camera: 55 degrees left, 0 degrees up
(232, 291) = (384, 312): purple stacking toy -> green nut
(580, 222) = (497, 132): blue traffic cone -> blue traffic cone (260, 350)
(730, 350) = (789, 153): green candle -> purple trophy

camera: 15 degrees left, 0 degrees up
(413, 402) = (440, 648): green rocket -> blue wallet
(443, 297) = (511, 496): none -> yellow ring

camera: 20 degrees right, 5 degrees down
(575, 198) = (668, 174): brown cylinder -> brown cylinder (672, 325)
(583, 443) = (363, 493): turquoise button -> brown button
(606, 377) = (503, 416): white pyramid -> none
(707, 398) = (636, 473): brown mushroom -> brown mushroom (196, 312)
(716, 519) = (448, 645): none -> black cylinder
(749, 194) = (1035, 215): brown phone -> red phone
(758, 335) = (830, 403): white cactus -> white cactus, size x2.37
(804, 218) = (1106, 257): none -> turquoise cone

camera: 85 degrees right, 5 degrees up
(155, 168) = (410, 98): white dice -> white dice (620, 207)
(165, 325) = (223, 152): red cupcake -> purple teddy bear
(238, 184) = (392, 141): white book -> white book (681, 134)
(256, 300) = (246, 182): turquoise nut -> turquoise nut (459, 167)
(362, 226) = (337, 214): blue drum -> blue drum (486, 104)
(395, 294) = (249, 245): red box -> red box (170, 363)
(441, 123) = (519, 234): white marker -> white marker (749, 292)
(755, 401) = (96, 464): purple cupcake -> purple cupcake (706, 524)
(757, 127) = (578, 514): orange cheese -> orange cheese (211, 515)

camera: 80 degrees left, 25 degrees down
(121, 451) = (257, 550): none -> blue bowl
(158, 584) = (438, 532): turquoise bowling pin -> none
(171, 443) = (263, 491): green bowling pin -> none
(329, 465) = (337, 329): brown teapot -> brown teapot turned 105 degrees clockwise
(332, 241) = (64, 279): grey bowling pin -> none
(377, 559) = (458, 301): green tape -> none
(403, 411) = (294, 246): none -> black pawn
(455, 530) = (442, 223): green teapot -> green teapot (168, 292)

......

Task
All the records above must be transcribed without a single change to any word.

Solution
camera: 55 degrees left, 0 degrees up
(232, 291) = (384, 312): purple stacking toy -> green nut
(580, 222) = (497, 132): blue traffic cone -> blue traffic cone (260, 350)
(730, 350) = (789, 153): green candle -> purple trophy

camera: 15 degrees left, 0 degrees up
(413, 402) = (440, 648): green rocket -> blue wallet
(443, 297) = (511, 496): none -> yellow ring

camera: 20 degrees right, 5 degrees down
(575, 198) = (668, 174): brown cylinder -> brown cylinder (672, 325)
(583, 443) = (363, 493): turquoise button -> brown button
(606, 377) = (503, 416): white pyramid -> none
(707, 398) = (636, 473): brown mushroom -> brown mushroom (196, 312)
(716, 519) = (448, 645): none -> black cylinder
(749, 194) = (1035, 215): brown phone -> red phone
(758, 335) = (830, 403): white cactus -> white cactus, size x2.37
(804, 218) = (1106, 257): none -> turquoise cone

camera: 85 degrees right, 5 degrees up
(155, 168) = (410, 98): white dice -> white dice (620, 207)
(165, 325) = (223, 152): red cupcake -> purple teddy bear
(238, 184) = (392, 141): white book -> white book (681, 134)
(256, 300) = (246, 182): turquoise nut -> turquoise nut (459, 167)
(362, 226) = (337, 214): blue drum -> blue drum (486, 104)
(395, 294) = (249, 245): red box -> red box (170, 363)
(441, 123) = (519, 234): white marker -> white marker (749, 292)
(755, 401) = (96, 464): purple cupcake -> purple cupcake (706, 524)
(757, 127) = (578, 514): orange cheese -> orange cheese (211, 515)

camera: 80 degrees left, 25 degrees down
(121, 451) = (257, 550): none -> blue bowl
(158, 584) = (438, 532): turquoise bowling pin -> none
(171, 443) = (263, 491): green bowling pin -> none
(329, 465) = (337, 329): brown teapot -> brown teapot turned 105 degrees clockwise
(332, 241) = (64, 279): grey bowling pin -> none
(377, 559) = (458, 301): green tape -> none
(403, 411) = (294, 246): none -> black pawn
(455, 530) = (442, 223): green teapot -> green teapot (168, 292)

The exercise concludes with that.